▶ _TASK STATEMENT_:
Report only the number of lines in this material that include the string "light".

▶ _LISTED RECORDS_:
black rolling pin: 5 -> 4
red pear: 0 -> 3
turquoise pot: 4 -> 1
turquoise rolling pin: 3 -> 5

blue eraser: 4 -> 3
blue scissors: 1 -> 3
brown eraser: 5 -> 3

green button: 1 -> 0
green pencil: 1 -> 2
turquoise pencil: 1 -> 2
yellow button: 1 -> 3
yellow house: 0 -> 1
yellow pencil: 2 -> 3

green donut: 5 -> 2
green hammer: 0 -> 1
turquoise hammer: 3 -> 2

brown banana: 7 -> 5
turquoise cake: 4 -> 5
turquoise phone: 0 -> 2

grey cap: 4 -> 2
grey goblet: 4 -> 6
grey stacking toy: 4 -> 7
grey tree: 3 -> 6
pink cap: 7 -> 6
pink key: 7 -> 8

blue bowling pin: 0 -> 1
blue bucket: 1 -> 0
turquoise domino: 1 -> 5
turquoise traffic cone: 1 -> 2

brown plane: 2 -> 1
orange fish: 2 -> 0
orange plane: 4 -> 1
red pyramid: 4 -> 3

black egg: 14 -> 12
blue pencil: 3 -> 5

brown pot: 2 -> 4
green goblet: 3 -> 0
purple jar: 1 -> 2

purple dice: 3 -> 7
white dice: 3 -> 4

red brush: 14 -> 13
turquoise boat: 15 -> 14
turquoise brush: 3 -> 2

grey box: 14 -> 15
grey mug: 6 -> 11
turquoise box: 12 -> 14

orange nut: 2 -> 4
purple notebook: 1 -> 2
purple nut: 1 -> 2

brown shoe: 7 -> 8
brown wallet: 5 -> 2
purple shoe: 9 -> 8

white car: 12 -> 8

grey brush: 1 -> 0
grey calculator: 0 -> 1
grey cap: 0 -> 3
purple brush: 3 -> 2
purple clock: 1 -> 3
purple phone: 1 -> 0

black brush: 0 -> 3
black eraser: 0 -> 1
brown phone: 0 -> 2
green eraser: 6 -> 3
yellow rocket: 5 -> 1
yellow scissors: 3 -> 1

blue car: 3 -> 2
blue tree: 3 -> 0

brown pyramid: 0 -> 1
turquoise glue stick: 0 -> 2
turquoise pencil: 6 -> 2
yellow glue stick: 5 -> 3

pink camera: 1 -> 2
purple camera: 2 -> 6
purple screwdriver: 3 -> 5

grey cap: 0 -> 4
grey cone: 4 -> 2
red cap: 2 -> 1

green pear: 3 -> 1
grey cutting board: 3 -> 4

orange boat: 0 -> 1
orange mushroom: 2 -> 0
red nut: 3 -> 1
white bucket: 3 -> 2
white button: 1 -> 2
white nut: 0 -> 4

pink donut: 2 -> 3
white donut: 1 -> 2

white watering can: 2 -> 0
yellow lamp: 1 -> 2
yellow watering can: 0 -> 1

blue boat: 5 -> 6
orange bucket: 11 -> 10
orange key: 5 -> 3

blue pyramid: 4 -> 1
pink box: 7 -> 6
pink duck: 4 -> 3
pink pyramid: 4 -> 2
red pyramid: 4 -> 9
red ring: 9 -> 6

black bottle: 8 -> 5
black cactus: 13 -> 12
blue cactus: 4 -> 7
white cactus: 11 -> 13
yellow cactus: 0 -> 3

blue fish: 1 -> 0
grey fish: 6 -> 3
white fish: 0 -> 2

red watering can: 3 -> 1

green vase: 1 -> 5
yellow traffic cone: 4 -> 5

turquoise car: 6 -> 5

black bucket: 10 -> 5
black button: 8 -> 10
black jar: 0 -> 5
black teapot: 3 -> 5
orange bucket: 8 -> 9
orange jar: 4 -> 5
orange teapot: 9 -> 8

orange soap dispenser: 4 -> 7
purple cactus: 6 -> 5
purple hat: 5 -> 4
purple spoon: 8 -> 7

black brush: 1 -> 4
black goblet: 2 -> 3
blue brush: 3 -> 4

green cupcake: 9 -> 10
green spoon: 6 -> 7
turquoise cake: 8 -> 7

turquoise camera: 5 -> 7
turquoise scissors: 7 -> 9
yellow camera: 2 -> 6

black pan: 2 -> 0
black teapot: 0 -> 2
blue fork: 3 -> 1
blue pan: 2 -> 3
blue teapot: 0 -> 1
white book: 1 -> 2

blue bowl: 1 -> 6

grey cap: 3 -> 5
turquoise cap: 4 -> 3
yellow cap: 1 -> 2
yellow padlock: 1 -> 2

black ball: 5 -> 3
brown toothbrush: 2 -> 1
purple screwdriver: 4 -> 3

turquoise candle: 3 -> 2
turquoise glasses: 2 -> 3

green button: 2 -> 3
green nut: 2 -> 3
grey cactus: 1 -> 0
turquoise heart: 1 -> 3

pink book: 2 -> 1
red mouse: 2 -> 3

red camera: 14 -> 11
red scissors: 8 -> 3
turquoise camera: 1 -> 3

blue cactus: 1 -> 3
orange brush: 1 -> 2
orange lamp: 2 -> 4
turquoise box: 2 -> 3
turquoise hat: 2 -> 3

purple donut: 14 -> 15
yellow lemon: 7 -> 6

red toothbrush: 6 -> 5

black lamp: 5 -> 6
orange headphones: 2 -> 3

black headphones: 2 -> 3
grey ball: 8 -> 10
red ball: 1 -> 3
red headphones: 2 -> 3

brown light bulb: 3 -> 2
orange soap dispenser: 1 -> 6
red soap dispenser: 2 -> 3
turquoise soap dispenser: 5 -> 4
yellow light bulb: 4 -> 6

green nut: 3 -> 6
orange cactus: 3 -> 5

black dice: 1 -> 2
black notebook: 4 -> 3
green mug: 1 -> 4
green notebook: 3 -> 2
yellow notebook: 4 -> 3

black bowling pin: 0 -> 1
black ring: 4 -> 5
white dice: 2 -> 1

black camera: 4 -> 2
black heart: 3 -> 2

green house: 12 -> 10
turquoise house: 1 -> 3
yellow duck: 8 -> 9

▶ _EXPECTED OUTPUT_:
2